| WORK ITEM |
Exact copy, no pictures: output each line below as it stands.

| INPUT |
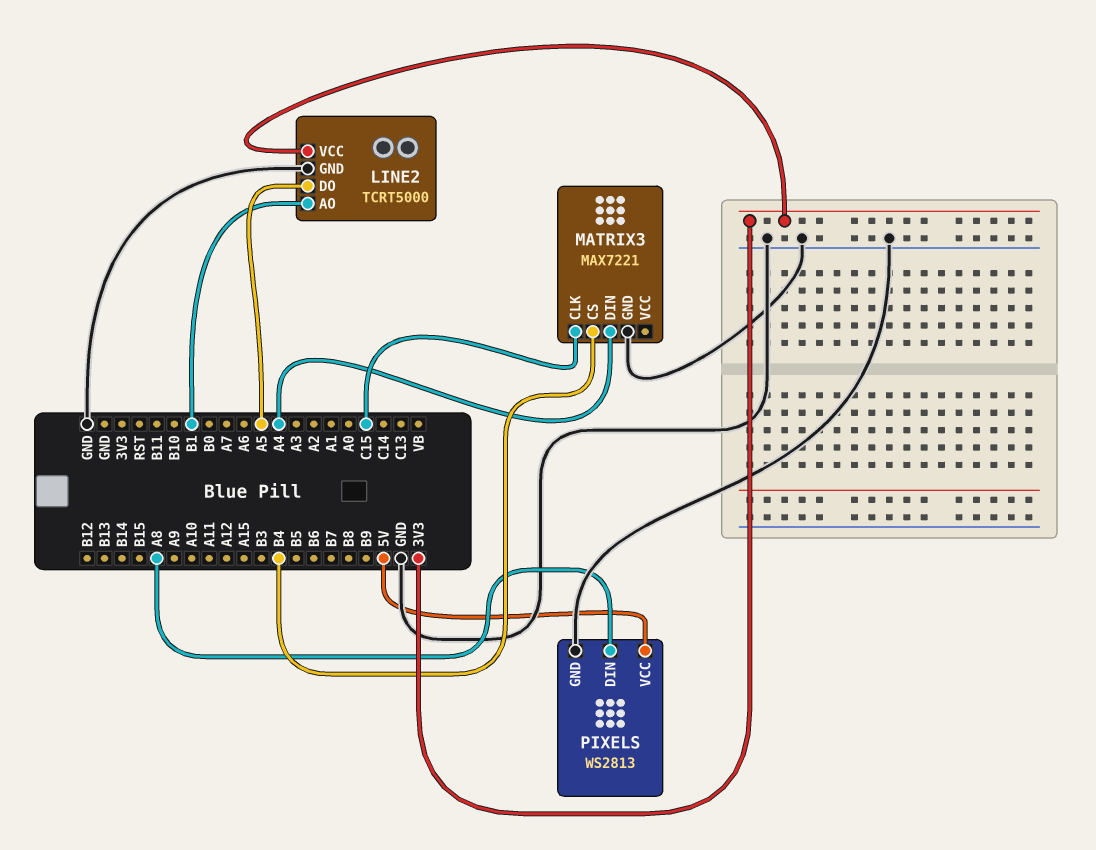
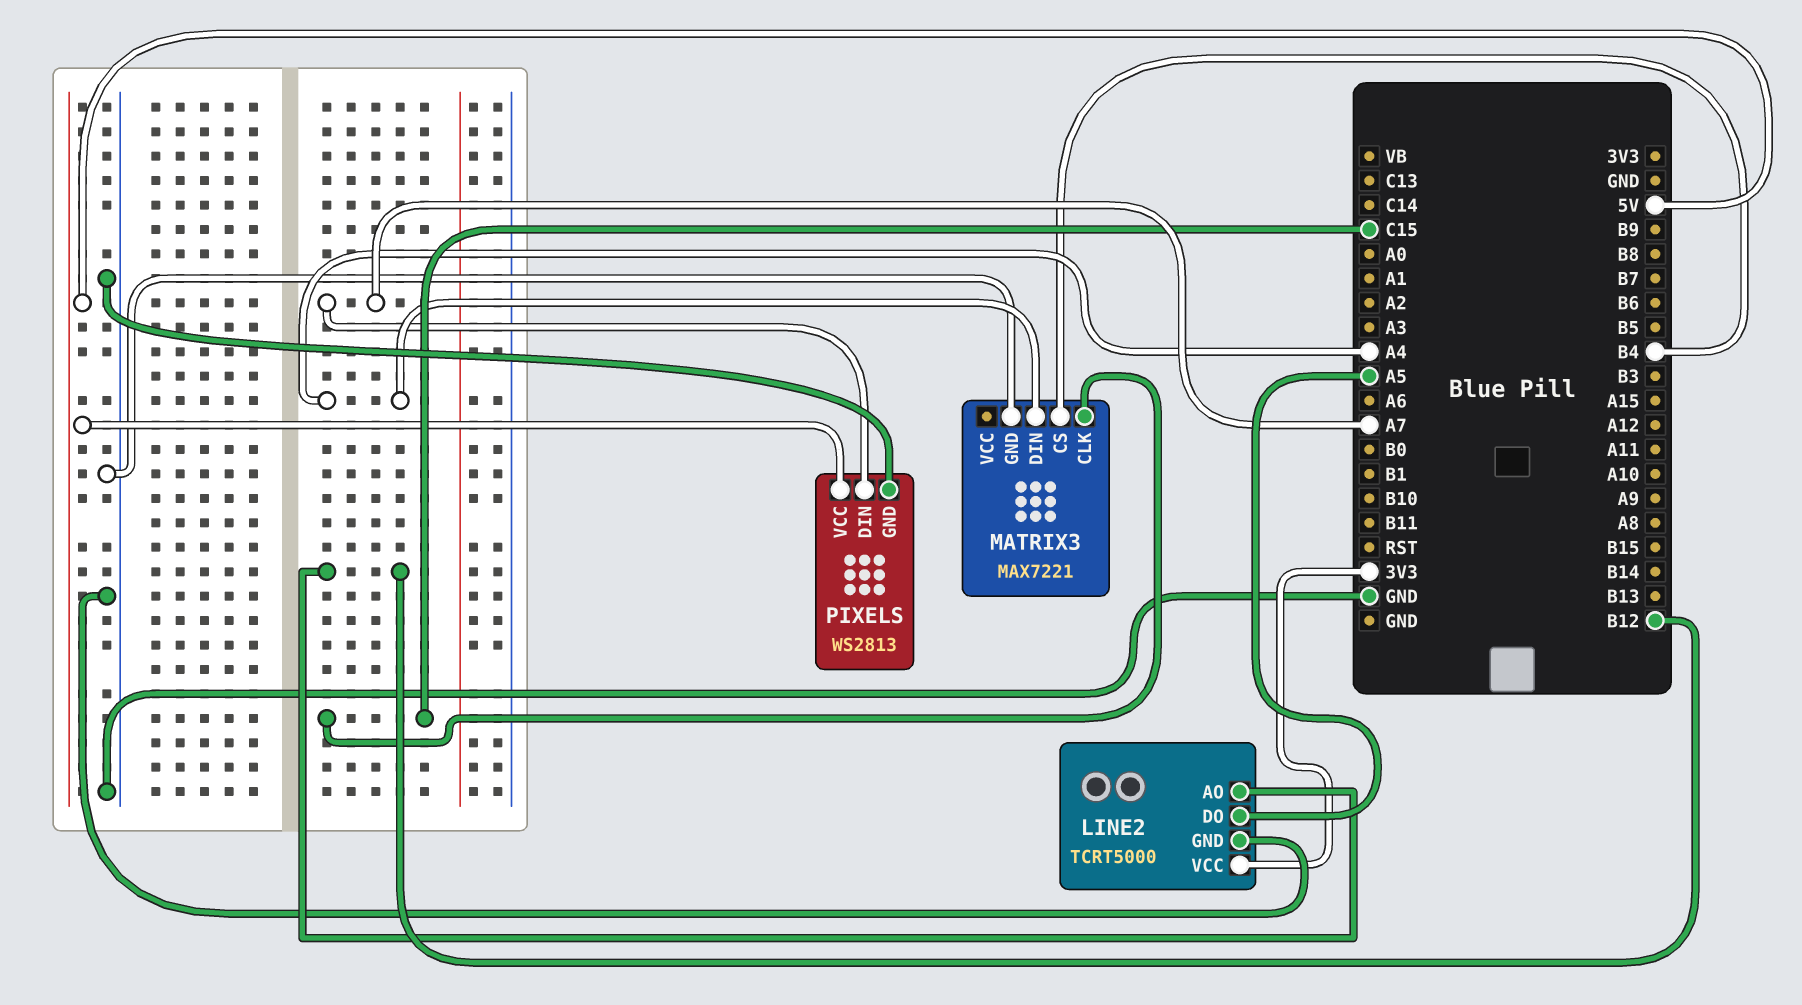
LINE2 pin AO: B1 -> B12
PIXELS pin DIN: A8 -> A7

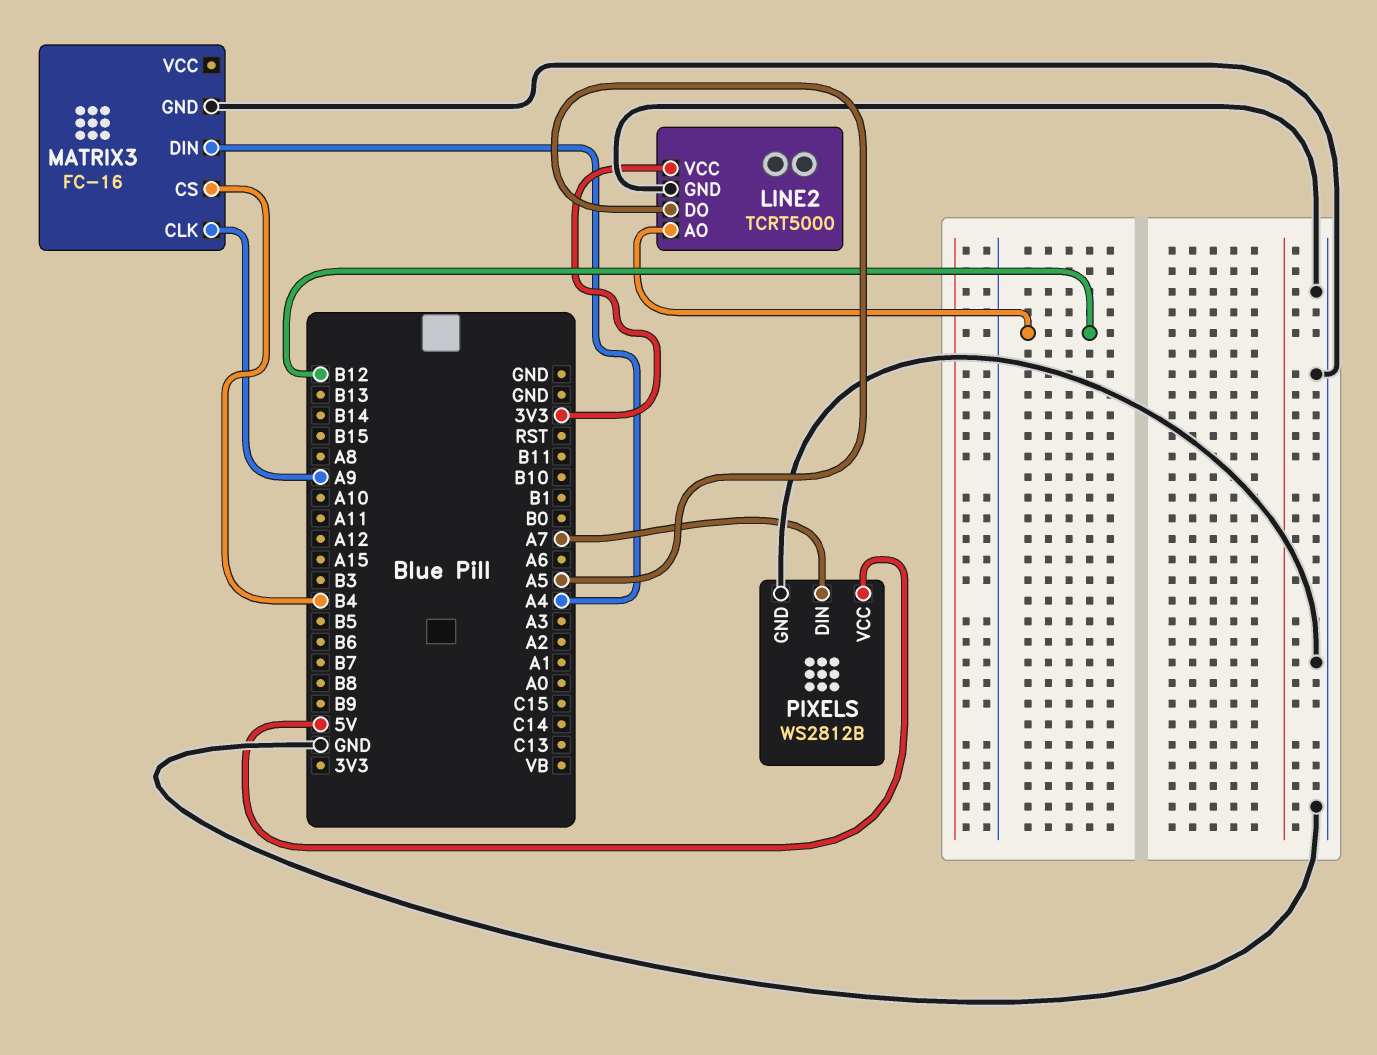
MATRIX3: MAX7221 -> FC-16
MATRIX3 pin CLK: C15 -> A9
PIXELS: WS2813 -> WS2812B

| WRITTEN RESPONSE |
LINE2 pin AO: B1 -> B12
PIXELS pin DIN: A8 -> A7

MATRIX3: MAX7221 -> FC-16
MATRIX3 pin CLK: C15 -> A9
PIXELS: WS2813 -> WS2812B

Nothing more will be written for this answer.